| What is needed |
Return exactly the lines from the start of the records below through the line containing "mushroom <253, 258>", both ends included, and leave out the pictures.

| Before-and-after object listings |
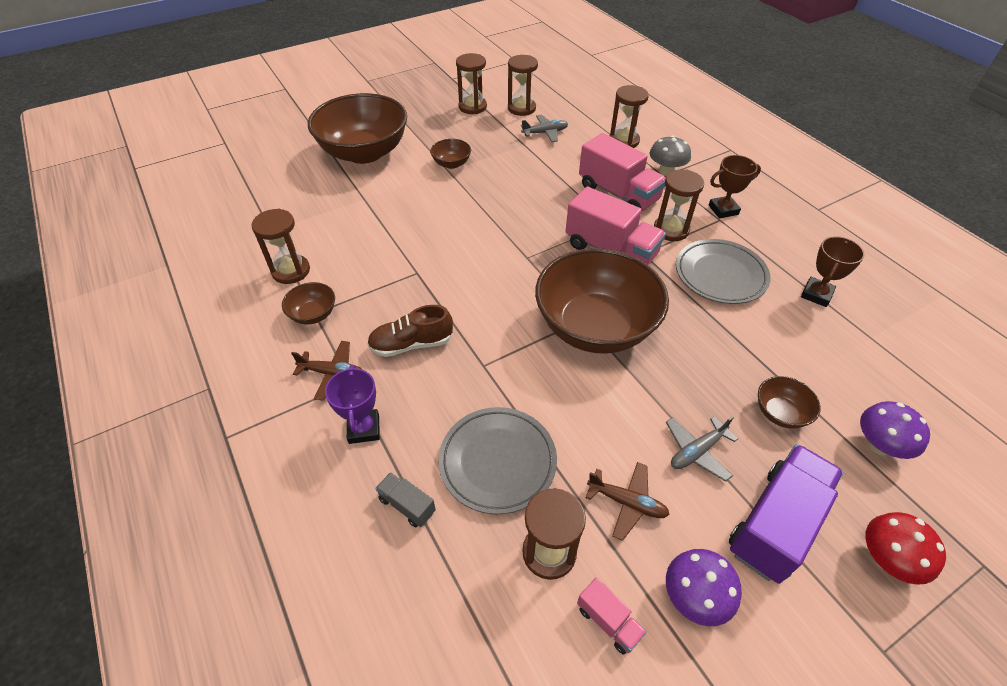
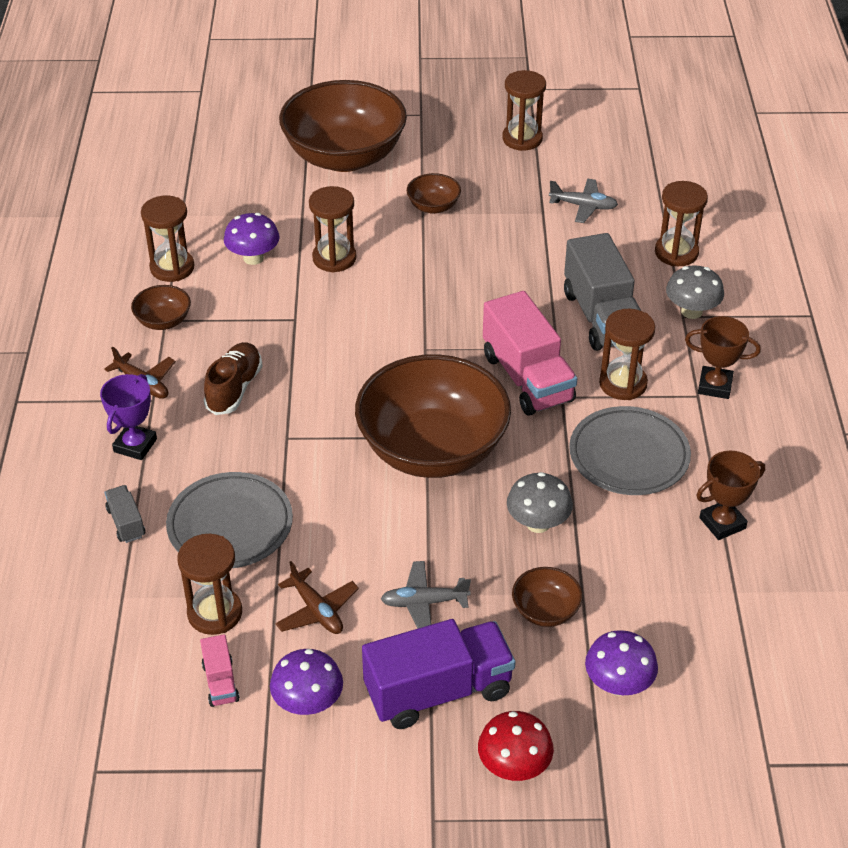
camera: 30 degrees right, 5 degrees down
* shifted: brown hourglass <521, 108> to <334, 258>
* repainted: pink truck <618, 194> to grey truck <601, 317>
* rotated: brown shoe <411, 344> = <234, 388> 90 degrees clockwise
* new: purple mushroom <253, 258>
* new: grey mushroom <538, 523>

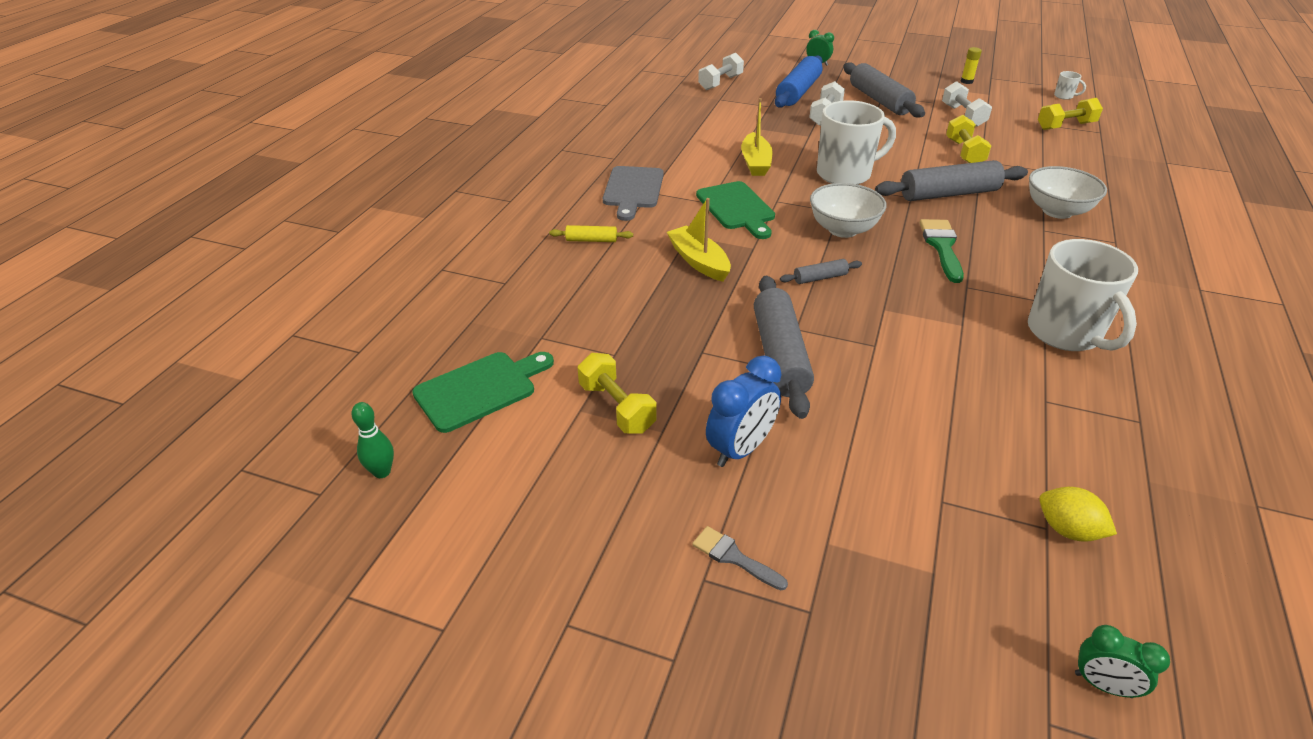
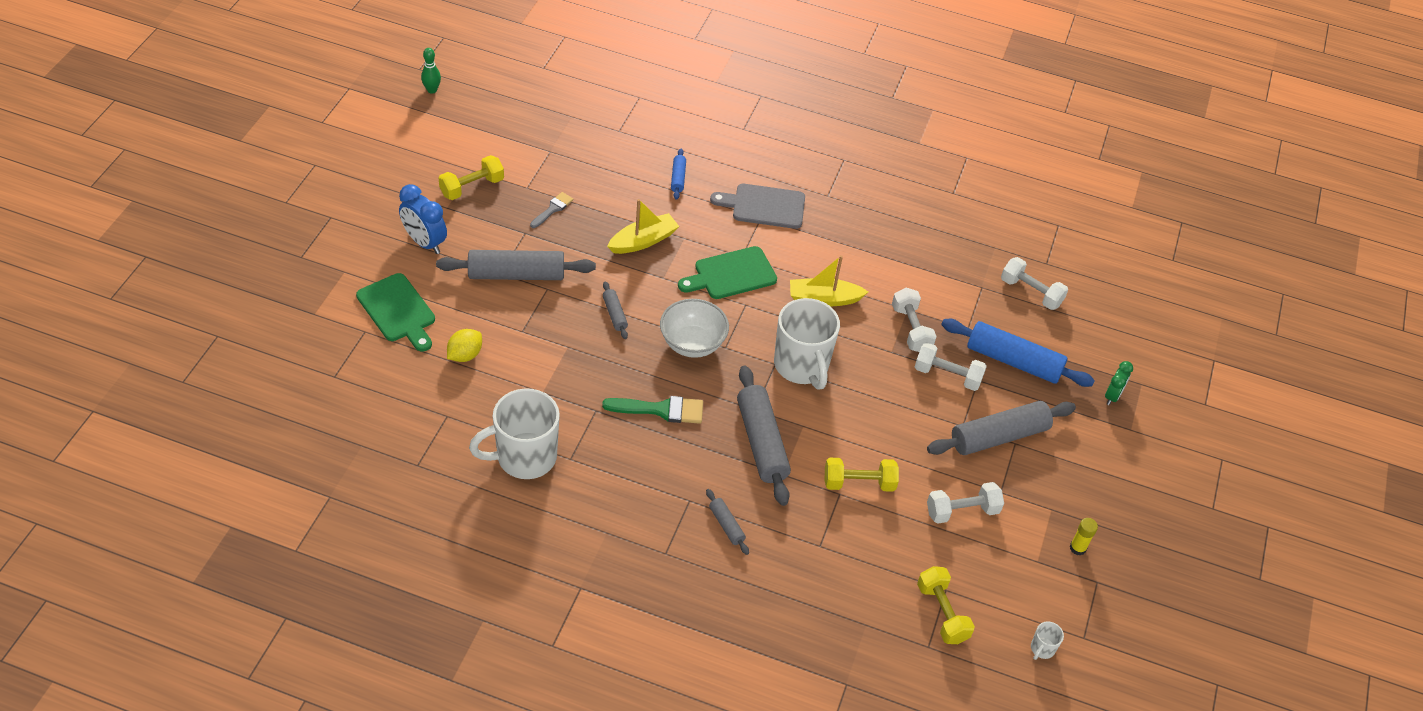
camera: 85 degrees right, 10 degrees up
* swapped: white bowl <1057, 211> to grey rolling pin <726, 525>
* repainted: yellow rolling pin <591, 240> to blue rolling pin <678, 178>
* shifted: green cutting board <480, 389> to <398, 311>
* shifted: yellow lemon <1067, 530> to <465, 355>
* shifted: grey brush <734, 557> to <552, 209>
* gone: green clock <1103, 685>
* new: white dumbbell <911, 329>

| Answer section |
camera: 30 degrees right, 5 degrees down
* shifted: brown hourglass <521, 108> to <334, 258>
* repainted: pink truck <618, 194> to grey truck <601, 317>
* rotated: brown shoe <411, 344> = <234, 388> 90 degrees clockwise
* new: purple mushroom <253, 258>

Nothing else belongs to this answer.